What you need to do
Transcribe the records below from the first line to the line that includes "blue mushroom: [109,291,176,353]", inclusive, and omit the pictures.

*** Opening of Exercise materials ***

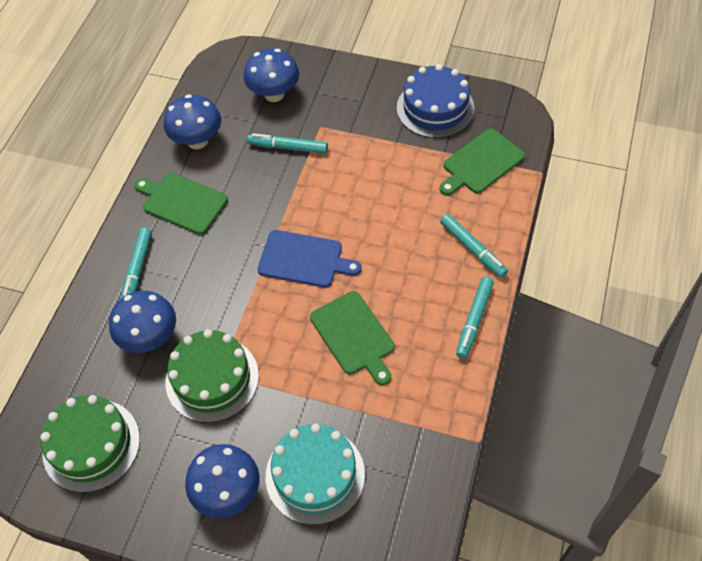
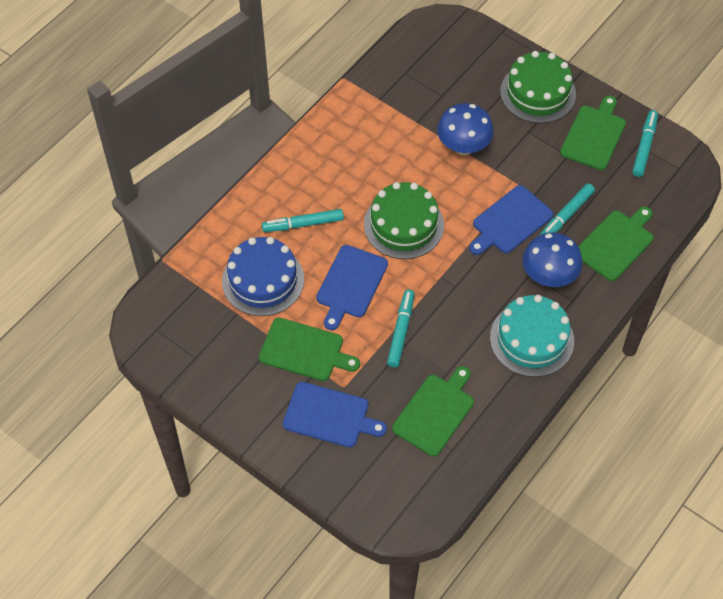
blue cutting board: [257,230,362,287] = 1 -> [283,382,387,448] [316,245,388,330] [469,185,553,255] = 3
blue mushroom: [109,291,176,353] [164,94,221,149] [185,444,260,518] [244,48,299,102] = 4 -> [437,103,494,155] [523,232,583,287] = 2
green cutting board: [134,173,228,235] [310,291,395,385] [439,129,525,195] = 3 -> [259,318,360,381] [392,366,474,456] [560,95,626,170] [578,206,654,281] = 4

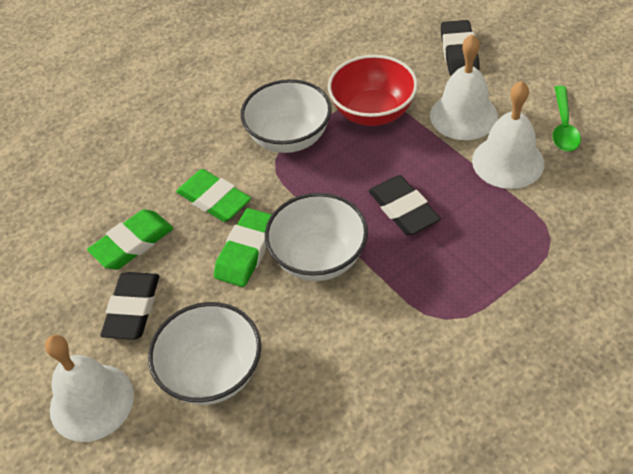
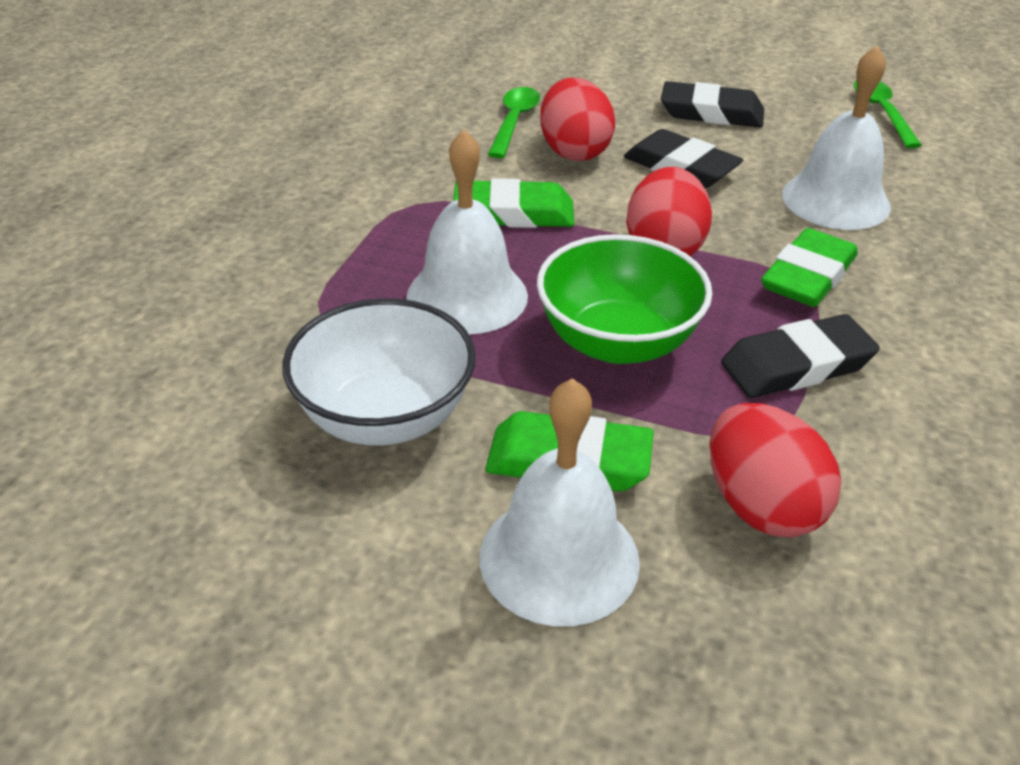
green bowl: none = 0 -> [537,234,712,364] = 1
green spoon: [553,86,581,151] = 1 -> [488,87,540,158] [854,80,922,148] = 2
red bowl: [328,55,418,126] = 1 -> none = 0
red egg: none = 0 -> [540,78,615,161] [626,167,712,256] [710,403,842,537] = 3
white bowl: [148,302,261,405] [241,79,332,153] [265,193,368,281] = 3 -> [282,298,476,446] = 1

*** Close of Exercise materials ***

Exercise answer
blue cutting board: [257,230,362,287] = 1 -> [283,382,387,448] [316,245,388,330] [469,185,553,255] = 3
blue mushroom: [109,291,176,353] [164,94,221,149] [185,444,260,518] [244,48,299,102] = 4 -> [437,103,494,155] [523,232,583,287] = 2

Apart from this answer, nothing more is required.